▶ **What you are asked to do**: The lines below starting at the line containing "camera: 80 degrees right, 0 degrees up" and ending at the line containing "(443, 221) = (398, 183): none -> blue plate" are to be repeated exactly, with both ends kept and nothing else added.

[Colored object listings]
-----

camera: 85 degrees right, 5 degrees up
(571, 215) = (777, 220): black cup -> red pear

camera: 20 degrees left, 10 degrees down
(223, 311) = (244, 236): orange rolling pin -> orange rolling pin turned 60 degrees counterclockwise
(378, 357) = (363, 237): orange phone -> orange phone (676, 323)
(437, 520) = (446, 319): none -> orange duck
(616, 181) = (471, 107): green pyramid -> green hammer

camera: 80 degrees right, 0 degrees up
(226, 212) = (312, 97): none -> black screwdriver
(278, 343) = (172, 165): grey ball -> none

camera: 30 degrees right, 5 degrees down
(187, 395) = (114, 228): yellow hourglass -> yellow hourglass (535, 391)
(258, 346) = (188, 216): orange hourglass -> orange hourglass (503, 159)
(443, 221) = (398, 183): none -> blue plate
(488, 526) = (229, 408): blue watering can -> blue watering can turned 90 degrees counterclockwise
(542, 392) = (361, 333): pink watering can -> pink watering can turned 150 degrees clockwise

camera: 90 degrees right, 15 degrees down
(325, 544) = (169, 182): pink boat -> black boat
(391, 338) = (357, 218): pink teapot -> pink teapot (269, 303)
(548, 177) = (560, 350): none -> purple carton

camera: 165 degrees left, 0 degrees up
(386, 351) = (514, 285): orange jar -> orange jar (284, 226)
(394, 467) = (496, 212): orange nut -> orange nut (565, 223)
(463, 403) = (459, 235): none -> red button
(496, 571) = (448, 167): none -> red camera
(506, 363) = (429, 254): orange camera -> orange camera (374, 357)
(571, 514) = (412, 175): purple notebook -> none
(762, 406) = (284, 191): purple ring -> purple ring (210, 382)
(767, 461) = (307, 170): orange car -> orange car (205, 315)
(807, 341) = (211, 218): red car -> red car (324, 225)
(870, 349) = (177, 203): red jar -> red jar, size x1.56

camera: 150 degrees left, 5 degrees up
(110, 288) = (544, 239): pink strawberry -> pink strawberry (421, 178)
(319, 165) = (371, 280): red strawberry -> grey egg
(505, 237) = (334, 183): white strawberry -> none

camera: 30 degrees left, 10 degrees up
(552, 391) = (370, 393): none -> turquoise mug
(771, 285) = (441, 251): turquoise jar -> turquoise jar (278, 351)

-----

▶ **Task answer**:
camera: 80 degrees right, 0 degrees up
(226, 212) = (312, 97): none -> black screwdriver
(278, 343) = (172, 165): grey ball -> none

camera: 30 degrees right, 5 degrees down
(187, 395) = (114, 228): yellow hourglass -> yellow hourglass (535, 391)
(258, 346) = (188, 216): orange hourglass -> orange hourglass (503, 159)
(443, 221) = (398, 183): none -> blue plate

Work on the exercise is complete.